Your goal:
Check the records below line by line, and report how many lines include the string "DESK". No other words are needed.

Supplied data:
_ _ _ _

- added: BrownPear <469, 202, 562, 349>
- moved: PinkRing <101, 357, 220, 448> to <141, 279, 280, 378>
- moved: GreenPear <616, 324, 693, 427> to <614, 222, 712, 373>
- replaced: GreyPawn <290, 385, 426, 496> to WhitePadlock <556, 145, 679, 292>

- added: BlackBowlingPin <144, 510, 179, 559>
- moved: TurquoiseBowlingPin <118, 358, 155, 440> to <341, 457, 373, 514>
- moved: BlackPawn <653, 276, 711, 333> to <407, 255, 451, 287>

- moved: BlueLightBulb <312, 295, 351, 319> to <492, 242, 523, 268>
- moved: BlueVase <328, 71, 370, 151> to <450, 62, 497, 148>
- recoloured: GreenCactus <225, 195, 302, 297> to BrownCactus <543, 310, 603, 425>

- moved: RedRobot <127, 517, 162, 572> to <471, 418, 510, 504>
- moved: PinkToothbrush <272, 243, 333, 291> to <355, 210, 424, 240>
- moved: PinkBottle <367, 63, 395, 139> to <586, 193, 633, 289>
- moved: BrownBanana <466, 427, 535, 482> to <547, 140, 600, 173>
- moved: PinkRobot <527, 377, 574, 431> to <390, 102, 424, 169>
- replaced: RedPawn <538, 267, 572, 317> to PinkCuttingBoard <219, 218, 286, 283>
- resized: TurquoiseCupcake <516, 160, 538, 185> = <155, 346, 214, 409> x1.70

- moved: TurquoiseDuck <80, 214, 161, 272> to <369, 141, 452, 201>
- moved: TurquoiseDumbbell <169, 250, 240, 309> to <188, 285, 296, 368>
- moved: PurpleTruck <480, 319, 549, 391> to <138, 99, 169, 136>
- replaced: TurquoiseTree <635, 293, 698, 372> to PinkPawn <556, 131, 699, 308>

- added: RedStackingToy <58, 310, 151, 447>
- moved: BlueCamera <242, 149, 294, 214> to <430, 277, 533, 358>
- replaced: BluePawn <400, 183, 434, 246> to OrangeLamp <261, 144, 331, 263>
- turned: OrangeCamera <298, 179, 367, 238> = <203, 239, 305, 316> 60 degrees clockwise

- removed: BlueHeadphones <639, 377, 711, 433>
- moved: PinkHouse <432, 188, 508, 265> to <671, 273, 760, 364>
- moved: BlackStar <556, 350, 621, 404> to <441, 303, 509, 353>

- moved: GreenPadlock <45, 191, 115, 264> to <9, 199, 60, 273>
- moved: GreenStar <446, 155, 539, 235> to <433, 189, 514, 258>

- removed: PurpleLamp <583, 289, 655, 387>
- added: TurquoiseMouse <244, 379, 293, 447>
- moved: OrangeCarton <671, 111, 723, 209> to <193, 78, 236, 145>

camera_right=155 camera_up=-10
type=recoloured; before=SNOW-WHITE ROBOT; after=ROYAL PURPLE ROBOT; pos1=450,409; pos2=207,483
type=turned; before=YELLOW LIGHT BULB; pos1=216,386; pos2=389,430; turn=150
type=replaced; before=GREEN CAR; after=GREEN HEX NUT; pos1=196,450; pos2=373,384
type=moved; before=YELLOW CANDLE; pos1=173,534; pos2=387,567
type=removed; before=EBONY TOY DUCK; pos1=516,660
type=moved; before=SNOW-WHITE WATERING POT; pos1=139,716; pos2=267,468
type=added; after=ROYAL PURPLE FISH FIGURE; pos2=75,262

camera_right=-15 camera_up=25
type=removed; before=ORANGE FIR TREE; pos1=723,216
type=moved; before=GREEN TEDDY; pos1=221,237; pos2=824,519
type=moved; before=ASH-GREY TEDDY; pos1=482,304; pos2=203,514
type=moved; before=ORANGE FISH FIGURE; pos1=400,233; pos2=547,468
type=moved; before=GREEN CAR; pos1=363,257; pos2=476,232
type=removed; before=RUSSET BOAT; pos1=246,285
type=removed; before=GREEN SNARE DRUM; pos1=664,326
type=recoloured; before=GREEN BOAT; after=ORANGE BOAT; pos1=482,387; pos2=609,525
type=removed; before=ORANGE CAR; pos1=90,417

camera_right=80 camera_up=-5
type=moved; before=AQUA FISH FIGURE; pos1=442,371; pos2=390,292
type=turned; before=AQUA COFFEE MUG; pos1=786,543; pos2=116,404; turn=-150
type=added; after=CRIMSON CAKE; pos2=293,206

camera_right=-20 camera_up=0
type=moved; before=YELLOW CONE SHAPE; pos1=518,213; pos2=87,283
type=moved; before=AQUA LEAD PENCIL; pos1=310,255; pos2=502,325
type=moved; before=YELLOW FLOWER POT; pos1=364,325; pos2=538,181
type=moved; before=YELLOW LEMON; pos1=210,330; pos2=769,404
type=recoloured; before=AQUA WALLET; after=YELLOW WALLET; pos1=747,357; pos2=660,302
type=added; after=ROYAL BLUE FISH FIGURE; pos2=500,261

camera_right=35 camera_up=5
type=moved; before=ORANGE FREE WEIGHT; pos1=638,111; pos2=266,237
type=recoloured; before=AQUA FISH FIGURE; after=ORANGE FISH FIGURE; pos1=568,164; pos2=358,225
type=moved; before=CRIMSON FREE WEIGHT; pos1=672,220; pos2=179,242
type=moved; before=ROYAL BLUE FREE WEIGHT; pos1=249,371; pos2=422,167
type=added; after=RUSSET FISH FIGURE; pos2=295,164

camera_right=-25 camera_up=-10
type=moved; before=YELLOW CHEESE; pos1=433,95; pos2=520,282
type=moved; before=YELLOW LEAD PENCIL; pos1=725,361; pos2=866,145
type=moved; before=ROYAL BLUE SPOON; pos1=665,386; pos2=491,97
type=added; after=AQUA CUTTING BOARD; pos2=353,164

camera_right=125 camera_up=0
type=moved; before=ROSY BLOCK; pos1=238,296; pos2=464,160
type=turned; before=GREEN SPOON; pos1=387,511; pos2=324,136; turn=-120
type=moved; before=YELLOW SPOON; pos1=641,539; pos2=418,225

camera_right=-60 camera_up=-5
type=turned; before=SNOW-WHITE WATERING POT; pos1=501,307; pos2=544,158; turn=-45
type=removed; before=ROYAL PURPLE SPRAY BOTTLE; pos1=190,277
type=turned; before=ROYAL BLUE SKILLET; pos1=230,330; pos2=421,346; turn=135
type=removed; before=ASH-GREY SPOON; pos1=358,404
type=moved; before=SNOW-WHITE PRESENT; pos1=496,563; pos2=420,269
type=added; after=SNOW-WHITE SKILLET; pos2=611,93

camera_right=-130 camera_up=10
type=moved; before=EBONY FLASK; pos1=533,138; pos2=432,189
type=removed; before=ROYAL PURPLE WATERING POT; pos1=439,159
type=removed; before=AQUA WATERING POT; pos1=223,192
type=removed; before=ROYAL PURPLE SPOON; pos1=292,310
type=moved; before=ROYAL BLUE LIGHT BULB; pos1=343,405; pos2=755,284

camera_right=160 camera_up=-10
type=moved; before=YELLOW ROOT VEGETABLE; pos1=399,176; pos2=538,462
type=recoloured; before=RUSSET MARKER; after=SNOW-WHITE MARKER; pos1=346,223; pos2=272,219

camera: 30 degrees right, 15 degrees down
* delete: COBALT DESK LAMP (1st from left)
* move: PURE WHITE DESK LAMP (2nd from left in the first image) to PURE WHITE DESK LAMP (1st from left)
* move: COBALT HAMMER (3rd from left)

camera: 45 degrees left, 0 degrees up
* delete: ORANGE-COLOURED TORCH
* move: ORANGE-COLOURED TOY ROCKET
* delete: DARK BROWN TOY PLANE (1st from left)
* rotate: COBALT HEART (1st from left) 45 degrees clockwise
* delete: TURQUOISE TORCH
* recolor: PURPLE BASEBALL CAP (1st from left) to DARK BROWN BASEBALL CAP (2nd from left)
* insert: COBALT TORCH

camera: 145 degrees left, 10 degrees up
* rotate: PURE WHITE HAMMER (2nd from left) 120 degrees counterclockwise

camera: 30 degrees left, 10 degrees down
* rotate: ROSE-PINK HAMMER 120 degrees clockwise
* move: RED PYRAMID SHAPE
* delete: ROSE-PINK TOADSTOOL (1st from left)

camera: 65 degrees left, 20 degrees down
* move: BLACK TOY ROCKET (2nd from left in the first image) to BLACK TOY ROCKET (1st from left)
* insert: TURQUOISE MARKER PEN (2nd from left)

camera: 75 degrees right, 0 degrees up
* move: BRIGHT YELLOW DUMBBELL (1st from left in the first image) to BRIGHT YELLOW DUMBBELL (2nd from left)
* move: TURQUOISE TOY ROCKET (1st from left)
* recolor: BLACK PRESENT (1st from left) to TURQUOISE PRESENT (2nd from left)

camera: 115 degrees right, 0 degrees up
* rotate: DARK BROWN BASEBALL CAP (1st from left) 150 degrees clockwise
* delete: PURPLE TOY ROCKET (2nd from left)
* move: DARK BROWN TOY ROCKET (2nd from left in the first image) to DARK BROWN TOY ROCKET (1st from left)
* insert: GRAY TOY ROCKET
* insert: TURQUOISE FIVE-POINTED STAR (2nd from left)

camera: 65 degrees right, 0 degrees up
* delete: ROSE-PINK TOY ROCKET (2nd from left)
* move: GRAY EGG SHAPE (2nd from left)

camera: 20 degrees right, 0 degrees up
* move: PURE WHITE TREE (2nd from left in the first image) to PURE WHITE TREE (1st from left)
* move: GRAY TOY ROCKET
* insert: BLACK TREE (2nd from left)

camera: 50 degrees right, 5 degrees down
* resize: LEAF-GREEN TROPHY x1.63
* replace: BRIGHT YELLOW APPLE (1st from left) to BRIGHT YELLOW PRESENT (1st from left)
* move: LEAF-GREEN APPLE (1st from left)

_ _ _ _

The answer:
2